Write out the data word for word and omit every picture.

* **DATA LISTING**
---*---
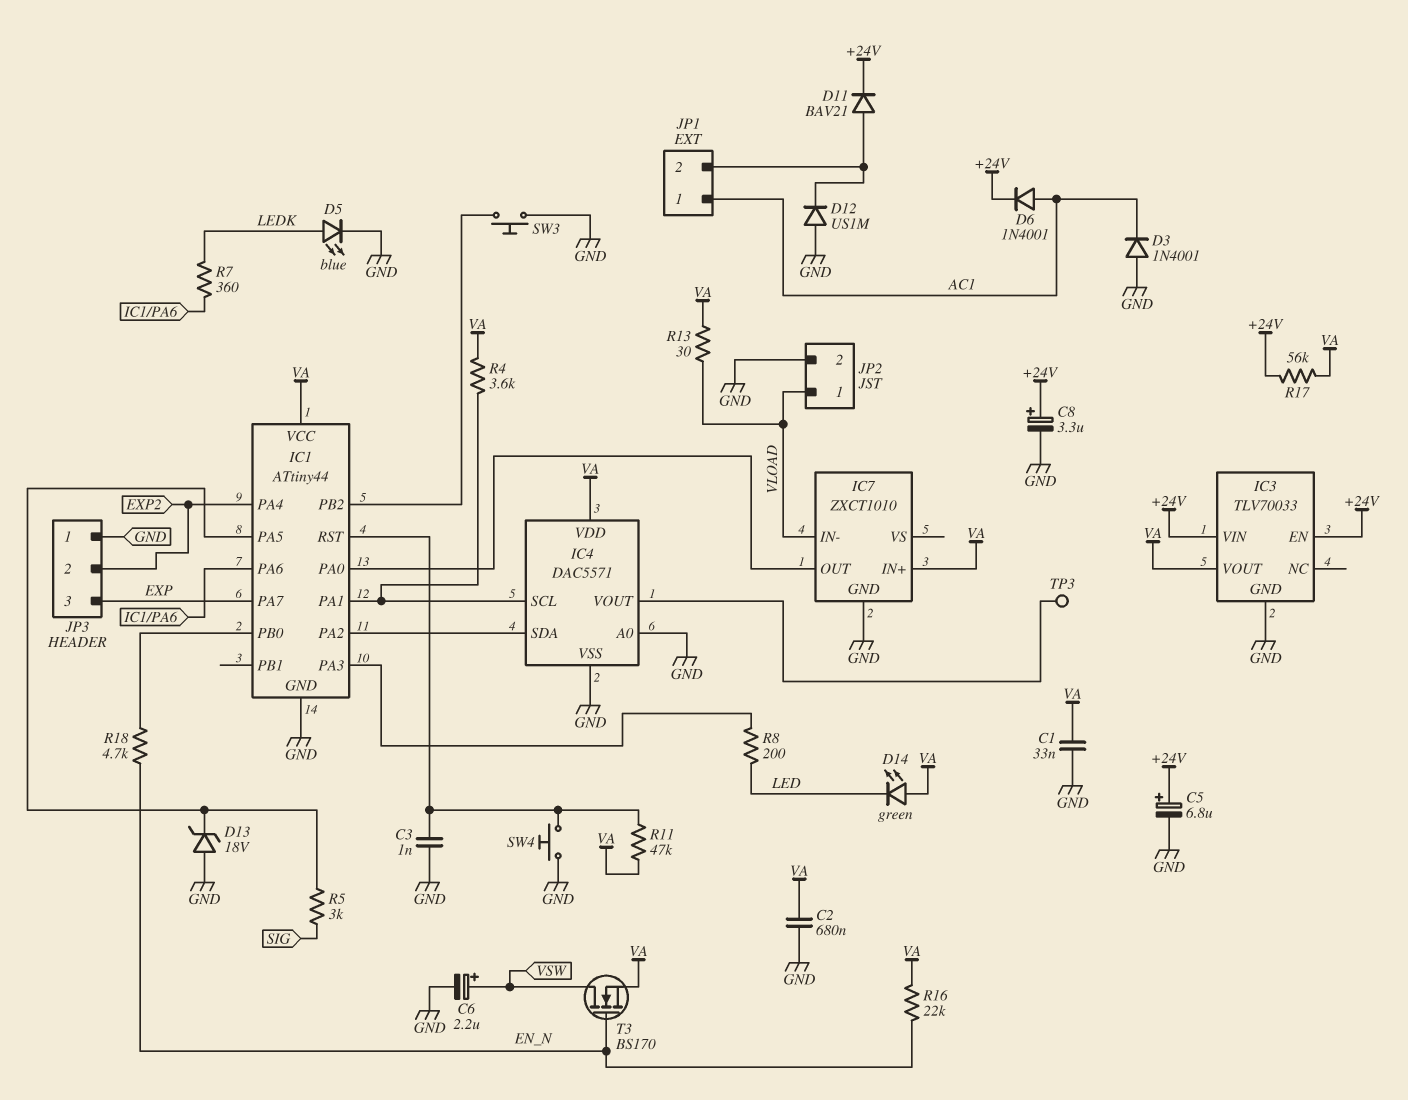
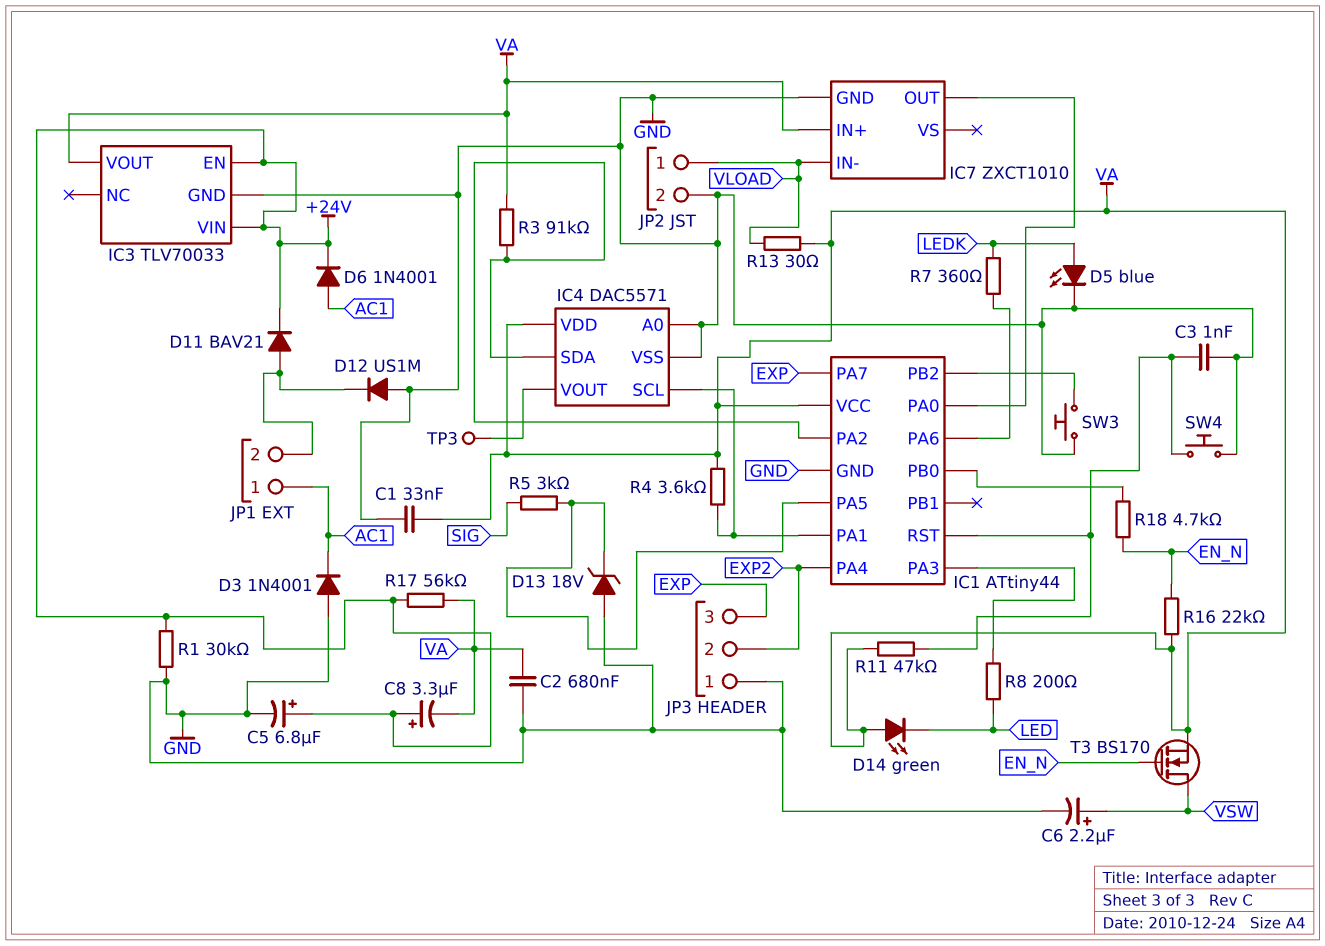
C8: 3.3uF (plus +24V, minus GND) -> 3.3uF (plus +24V, minus VA)
R1: none -> 30k (+24V, GND)
R3: none -> 91k (IC1/PA2, VA)

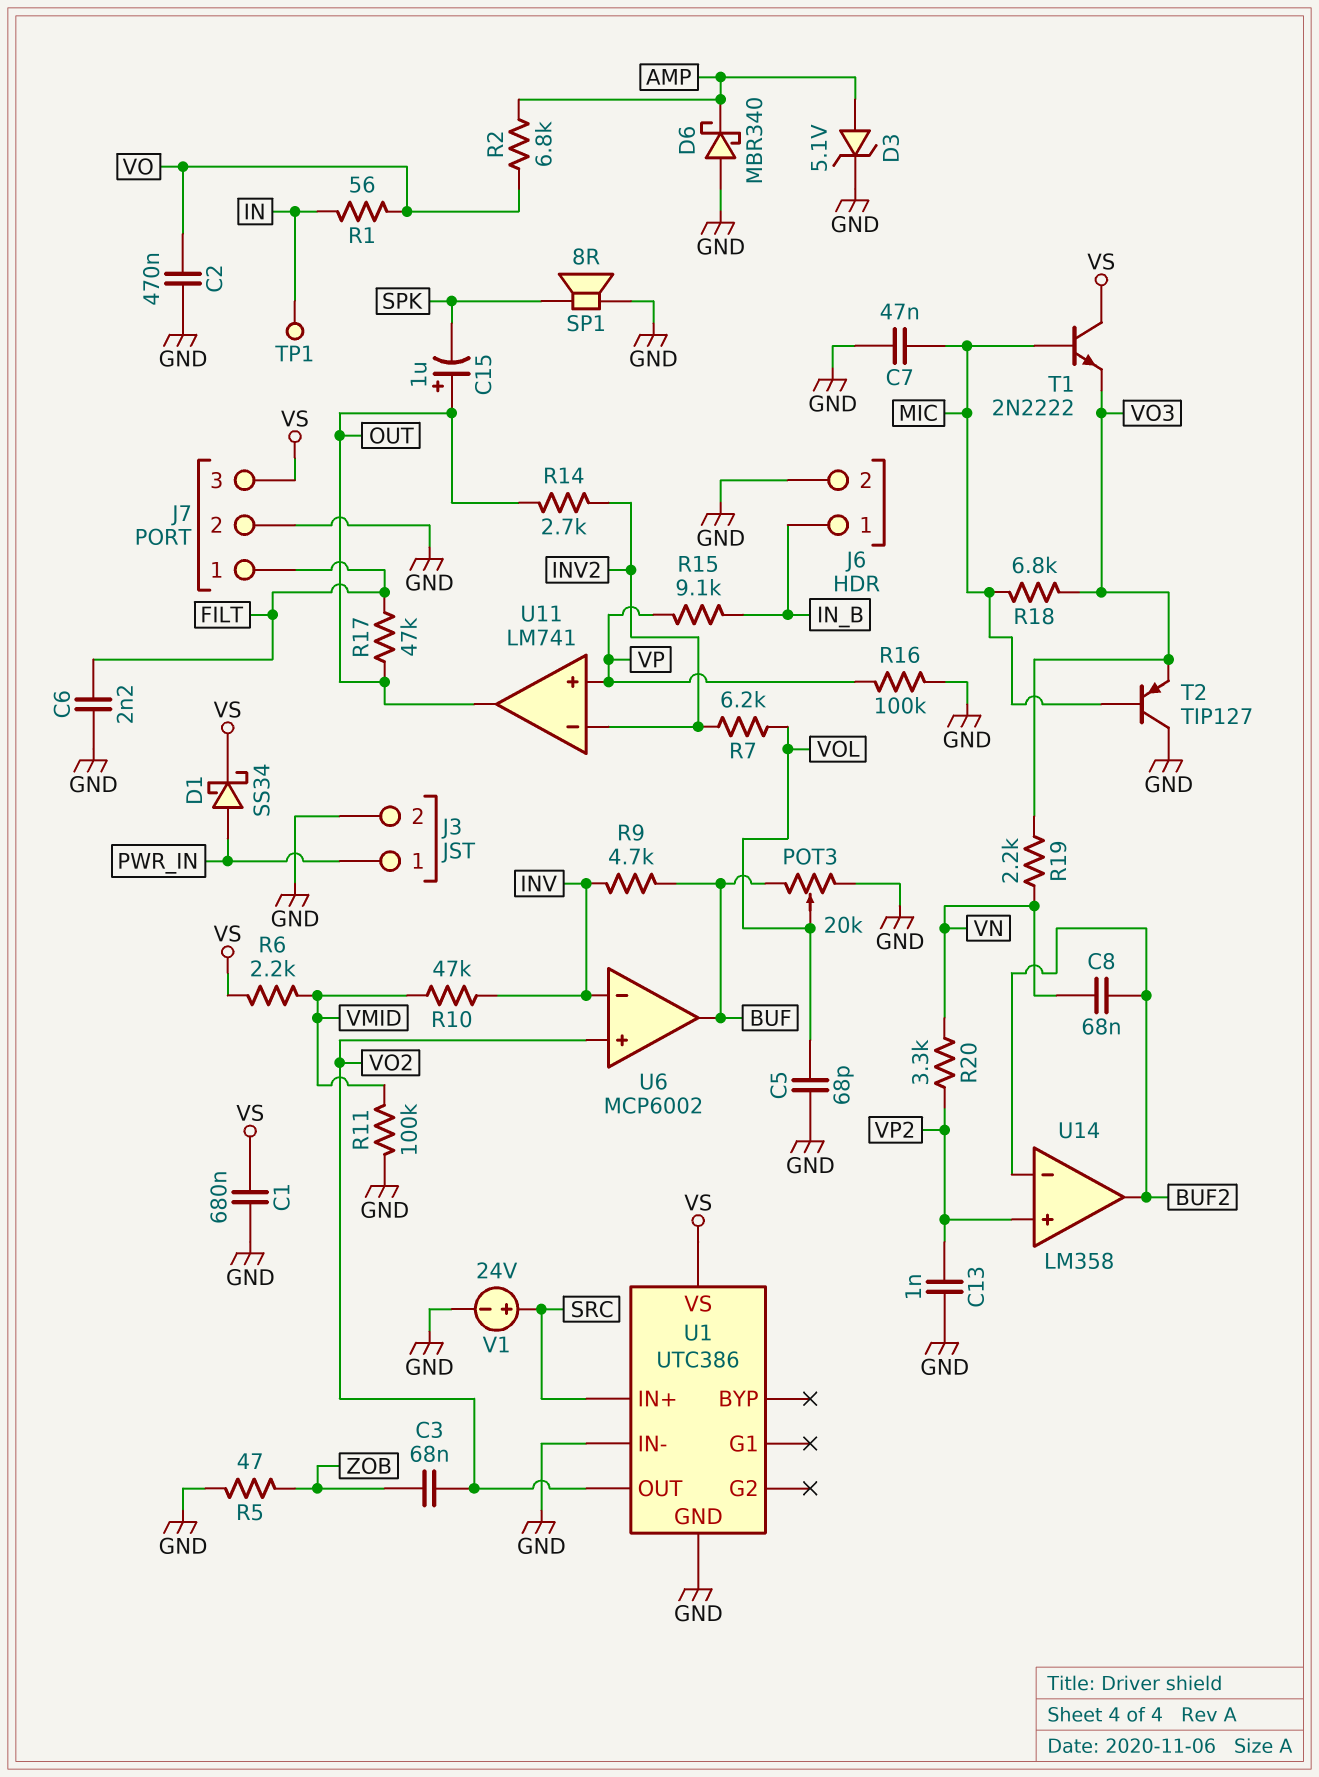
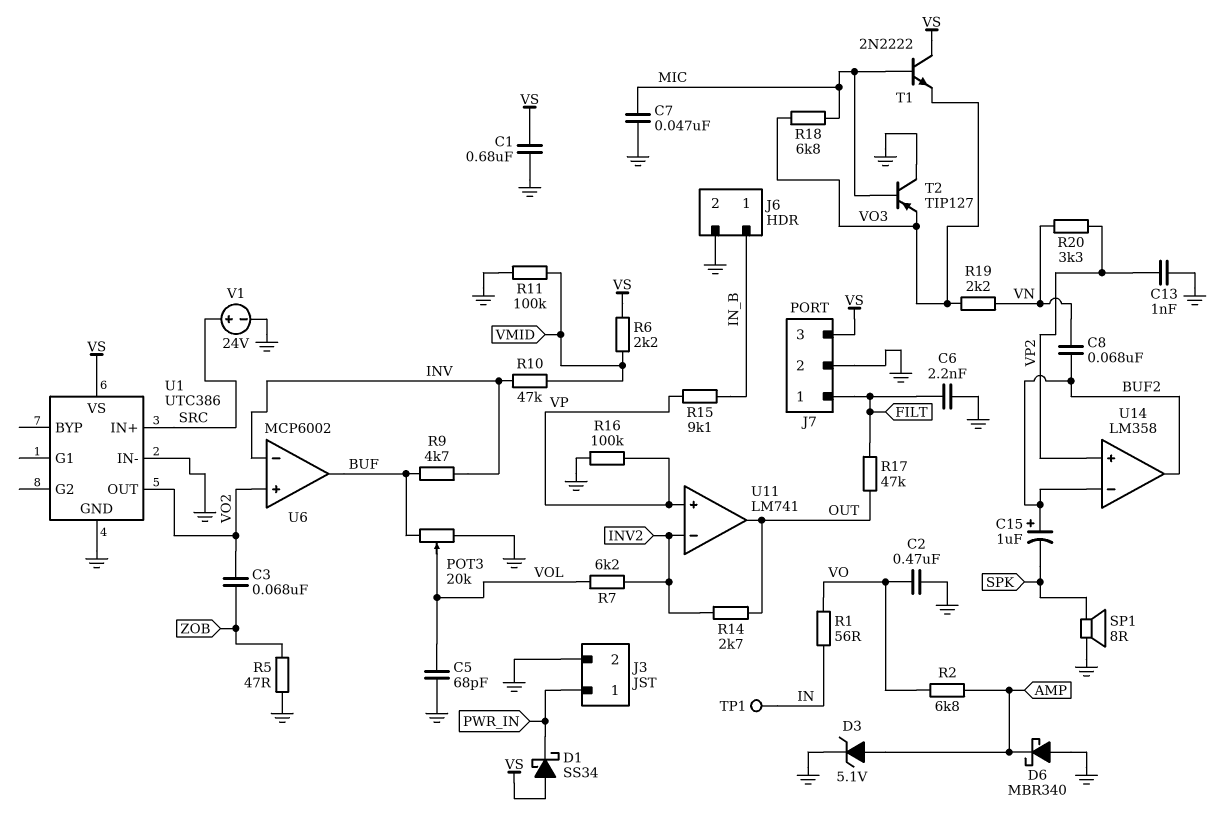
C15: 1uF (plus OUT, minus SPK) -> 1uF (plus BUF2, minus SPK)
D1: schottky SS34 (A PWR_IN, K VS) -> schottky SS34 (A VS, K PWR_IN)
---*---
* **RESULT OF THE EXERCISE**
C8: 3.3uF (plus +24V, minus GND) -> 3.3uF (plus +24V, minus VA)
R1: none -> 30k (+24V, GND)
R3: none -> 91k (IC1/PA2, VA)

C15: 1uF (plus OUT, minus SPK) -> 1uF (plus BUF2, minus SPK)
D1: schottky SS34 (A PWR_IN, K VS) -> schottky SS34 (A VS, K PWR_IN)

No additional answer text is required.